TASK DETAILS: Return all of the data exactly as given.

Scene change data
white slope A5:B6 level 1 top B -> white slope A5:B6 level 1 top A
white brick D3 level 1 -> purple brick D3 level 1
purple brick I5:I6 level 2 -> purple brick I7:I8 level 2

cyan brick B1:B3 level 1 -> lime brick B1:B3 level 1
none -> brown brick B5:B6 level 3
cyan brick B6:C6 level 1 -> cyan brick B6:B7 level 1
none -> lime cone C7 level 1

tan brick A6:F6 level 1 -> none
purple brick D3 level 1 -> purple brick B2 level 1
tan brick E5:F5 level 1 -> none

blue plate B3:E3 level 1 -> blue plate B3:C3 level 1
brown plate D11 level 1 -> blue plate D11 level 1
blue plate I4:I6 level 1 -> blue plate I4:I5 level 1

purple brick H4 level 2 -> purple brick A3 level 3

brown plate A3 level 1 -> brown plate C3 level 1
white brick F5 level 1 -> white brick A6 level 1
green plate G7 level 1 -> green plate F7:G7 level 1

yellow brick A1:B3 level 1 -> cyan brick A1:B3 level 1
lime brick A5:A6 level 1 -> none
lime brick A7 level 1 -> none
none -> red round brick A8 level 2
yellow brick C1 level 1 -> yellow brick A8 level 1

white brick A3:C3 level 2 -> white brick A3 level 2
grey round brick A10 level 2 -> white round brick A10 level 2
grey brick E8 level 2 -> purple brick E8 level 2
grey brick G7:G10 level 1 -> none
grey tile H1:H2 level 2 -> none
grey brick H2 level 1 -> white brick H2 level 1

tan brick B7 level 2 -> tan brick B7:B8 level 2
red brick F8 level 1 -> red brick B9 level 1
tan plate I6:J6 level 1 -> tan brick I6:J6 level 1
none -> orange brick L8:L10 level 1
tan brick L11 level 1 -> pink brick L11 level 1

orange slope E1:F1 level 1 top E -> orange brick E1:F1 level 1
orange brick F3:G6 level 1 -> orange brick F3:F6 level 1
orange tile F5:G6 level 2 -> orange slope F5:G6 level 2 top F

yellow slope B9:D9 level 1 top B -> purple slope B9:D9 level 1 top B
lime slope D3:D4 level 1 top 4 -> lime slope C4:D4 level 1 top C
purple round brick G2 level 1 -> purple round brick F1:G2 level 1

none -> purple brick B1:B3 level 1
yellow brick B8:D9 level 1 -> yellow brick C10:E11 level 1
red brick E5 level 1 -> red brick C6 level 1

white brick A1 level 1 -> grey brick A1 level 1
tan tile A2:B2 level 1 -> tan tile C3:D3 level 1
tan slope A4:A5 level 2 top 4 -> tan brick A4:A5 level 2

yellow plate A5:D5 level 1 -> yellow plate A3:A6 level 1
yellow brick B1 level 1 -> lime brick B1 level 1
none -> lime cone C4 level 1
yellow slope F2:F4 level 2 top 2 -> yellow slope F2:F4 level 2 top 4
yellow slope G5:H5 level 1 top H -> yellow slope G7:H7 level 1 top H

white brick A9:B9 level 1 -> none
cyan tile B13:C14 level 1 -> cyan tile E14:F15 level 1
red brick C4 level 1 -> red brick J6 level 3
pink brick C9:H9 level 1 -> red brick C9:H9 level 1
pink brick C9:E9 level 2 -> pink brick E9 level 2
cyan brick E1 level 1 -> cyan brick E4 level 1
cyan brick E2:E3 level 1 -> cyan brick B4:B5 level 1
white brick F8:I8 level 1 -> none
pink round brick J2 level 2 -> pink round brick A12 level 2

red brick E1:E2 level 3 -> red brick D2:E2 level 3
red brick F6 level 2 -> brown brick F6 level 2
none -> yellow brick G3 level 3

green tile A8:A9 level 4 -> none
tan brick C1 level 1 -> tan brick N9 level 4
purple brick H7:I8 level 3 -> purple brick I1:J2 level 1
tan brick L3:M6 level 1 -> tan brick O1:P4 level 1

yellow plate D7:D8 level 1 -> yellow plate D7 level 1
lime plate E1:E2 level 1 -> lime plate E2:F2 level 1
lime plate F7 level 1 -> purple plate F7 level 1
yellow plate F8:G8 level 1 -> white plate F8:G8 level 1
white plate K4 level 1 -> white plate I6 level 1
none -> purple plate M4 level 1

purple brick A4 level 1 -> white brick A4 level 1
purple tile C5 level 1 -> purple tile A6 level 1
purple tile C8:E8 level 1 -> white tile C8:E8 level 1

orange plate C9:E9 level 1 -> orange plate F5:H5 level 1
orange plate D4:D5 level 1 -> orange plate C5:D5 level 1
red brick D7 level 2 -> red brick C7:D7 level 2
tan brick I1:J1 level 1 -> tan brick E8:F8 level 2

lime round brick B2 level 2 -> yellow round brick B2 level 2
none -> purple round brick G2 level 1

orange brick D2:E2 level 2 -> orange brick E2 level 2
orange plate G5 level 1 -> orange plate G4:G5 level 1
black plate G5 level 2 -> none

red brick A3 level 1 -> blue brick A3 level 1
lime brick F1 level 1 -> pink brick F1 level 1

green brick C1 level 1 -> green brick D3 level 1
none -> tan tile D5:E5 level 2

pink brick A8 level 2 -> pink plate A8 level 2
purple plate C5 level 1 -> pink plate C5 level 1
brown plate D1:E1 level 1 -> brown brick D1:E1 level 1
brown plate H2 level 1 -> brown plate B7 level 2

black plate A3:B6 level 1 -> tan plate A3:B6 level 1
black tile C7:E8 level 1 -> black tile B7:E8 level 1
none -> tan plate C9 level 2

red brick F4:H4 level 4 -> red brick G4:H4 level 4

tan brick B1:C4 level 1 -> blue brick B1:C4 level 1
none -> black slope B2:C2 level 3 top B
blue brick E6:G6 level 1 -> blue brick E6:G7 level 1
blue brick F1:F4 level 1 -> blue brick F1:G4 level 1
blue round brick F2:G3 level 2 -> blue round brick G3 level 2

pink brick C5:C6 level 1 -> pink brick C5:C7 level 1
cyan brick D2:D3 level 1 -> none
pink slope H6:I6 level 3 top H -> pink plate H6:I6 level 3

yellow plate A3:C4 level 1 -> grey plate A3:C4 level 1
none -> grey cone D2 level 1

RESULT FOR THIS TASK:
white slope A5:B6 level 1 top B -> white slope A5:B6 level 1 top A
white brick D3 level 1 -> purple brick D3 level 1
purple brick I5:I6 level 2 -> purple brick I7:I8 level 2

cyan brick B1:B3 level 1 -> lime brick B1:B3 level 1
none -> brown brick B5:B6 level 3
cyan brick B6:C6 level 1 -> cyan brick B6:B7 level 1
none -> lime cone C7 level 1

tan brick A6:F6 level 1 -> none
purple brick D3 level 1 -> purple brick B2 level 1
tan brick E5:F5 level 1 -> none

blue plate B3:E3 level 1 -> blue plate B3:C3 level 1
brown plate D11 level 1 -> blue plate D11 level 1
blue plate I4:I6 level 1 -> blue plate I4:I5 level 1

purple brick H4 level 2 -> purple brick A3 level 3

brown plate A3 level 1 -> brown plate C3 level 1
white brick F5 level 1 -> white brick A6 level 1
green plate G7 level 1 -> green plate F7:G7 level 1

yellow brick A1:B3 level 1 -> cyan brick A1:B3 level 1
lime brick A5:A6 level 1 -> none
lime brick A7 level 1 -> none
none -> red round brick A8 level 2
yellow brick C1 level 1 -> yellow brick A8 level 1

white brick A3:C3 level 2 -> white brick A3 level 2
grey round brick A10 level 2 -> white round brick A10 level 2
grey brick E8 level 2 -> purple brick E8 level 2
grey brick G7:G10 level 1 -> none
grey tile H1:H2 level 2 -> none
grey brick H2 level 1 -> white brick H2 level 1

tan brick B7 level 2 -> tan brick B7:B8 level 2
red brick F8 level 1 -> red brick B9 level 1
tan plate I6:J6 level 1 -> tan brick I6:J6 level 1
none -> orange brick L8:L10 level 1
tan brick L11 level 1 -> pink brick L11 level 1

orange slope E1:F1 level 1 top E -> orange brick E1:F1 level 1
orange brick F3:G6 level 1 -> orange brick F3:F6 level 1
orange tile F5:G6 level 2 -> orange slope F5:G6 level 2 top F

yellow slope B9:D9 level 1 top B -> purple slope B9:D9 level 1 top B
lime slope D3:D4 level 1 top 4 -> lime slope C4:D4 level 1 top C
purple round brick G2 level 1 -> purple round brick F1:G2 level 1

none -> purple brick B1:B3 level 1
yellow brick B8:D9 level 1 -> yellow brick C10:E11 level 1
red brick E5 level 1 -> red brick C6 level 1

white brick A1 level 1 -> grey brick A1 level 1
tan tile A2:B2 level 1 -> tan tile C3:D3 level 1
tan slope A4:A5 level 2 top 4 -> tan brick A4:A5 level 2

yellow plate A5:D5 level 1 -> yellow plate A3:A6 level 1
yellow brick B1 level 1 -> lime brick B1 level 1
none -> lime cone C4 level 1
yellow slope F2:F4 level 2 top 2 -> yellow slope F2:F4 level 2 top 4
yellow slope G5:H5 level 1 top H -> yellow slope G7:H7 level 1 top H

white brick A9:B9 level 1 -> none
cyan tile B13:C14 level 1 -> cyan tile E14:F15 level 1
red brick C4 level 1 -> red brick J6 level 3
pink brick C9:H9 level 1 -> red brick C9:H9 level 1
pink brick C9:E9 level 2 -> pink brick E9 level 2
cyan brick E1 level 1 -> cyan brick E4 level 1
cyan brick E2:E3 level 1 -> cyan brick B4:B5 level 1
white brick F8:I8 level 1 -> none
pink round brick J2 level 2 -> pink round brick A12 level 2

red brick E1:E2 level 3 -> red brick D2:E2 level 3
red brick F6 level 2 -> brown brick F6 level 2
none -> yellow brick G3 level 3

green tile A8:A9 level 4 -> none
tan brick C1 level 1 -> tan brick N9 level 4
purple brick H7:I8 level 3 -> purple brick I1:J2 level 1
tan brick L3:M6 level 1 -> tan brick O1:P4 level 1

yellow plate D7:D8 level 1 -> yellow plate D7 level 1
lime plate E1:E2 level 1 -> lime plate E2:F2 level 1
lime plate F7 level 1 -> purple plate F7 level 1
yellow plate F8:G8 level 1 -> white plate F8:G8 level 1
white plate K4 level 1 -> white plate I6 level 1
none -> purple plate M4 level 1

purple brick A4 level 1 -> white brick A4 level 1
purple tile C5 level 1 -> purple tile A6 level 1
purple tile C8:E8 level 1 -> white tile C8:E8 level 1

orange plate C9:E9 level 1 -> orange plate F5:H5 level 1
orange plate D4:D5 level 1 -> orange plate C5:D5 level 1
red brick D7 level 2 -> red brick C7:D7 level 2
tan brick I1:J1 level 1 -> tan brick E8:F8 level 2

lime round brick B2 level 2 -> yellow round brick B2 level 2
none -> purple round brick G2 level 1

orange brick D2:E2 level 2 -> orange brick E2 level 2
orange plate G5 level 1 -> orange plate G4:G5 level 1
black plate G5 level 2 -> none

red brick A3 level 1 -> blue brick A3 level 1
lime brick F1 level 1 -> pink brick F1 level 1

green brick C1 level 1 -> green brick D3 level 1
none -> tan tile D5:E5 level 2

pink brick A8 level 2 -> pink plate A8 level 2
purple plate C5 level 1 -> pink plate C5 level 1
brown plate D1:E1 level 1 -> brown brick D1:E1 level 1
brown plate H2 level 1 -> brown plate B7 level 2

black plate A3:B6 level 1 -> tan plate A3:B6 level 1
black tile C7:E8 level 1 -> black tile B7:E8 level 1
none -> tan plate C9 level 2

red brick F4:H4 level 4 -> red brick G4:H4 level 4

tan brick B1:C4 level 1 -> blue brick B1:C4 level 1
none -> black slope B2:C2 level 3 top B
blue brick E6:G6 level 1 -> blue brick E6:G7 level 1
blue brick F1:F4 level 1 -> blue brick F1:G4 level 1
blue round brick F2:G3 level 2 -> blue round brick G3 level 2

pink brick C5:C6 level 1 -> pink brick C5:C7 level 1
cyan brick D2:D3 level 1 -> none
pink slope H6:I6 level 3 top H -> pink plate H6:I6 level 3

yellow plate A3:C4 level 1 -> grey plate A3:C4 level 1
none -> grey cone D2 level 1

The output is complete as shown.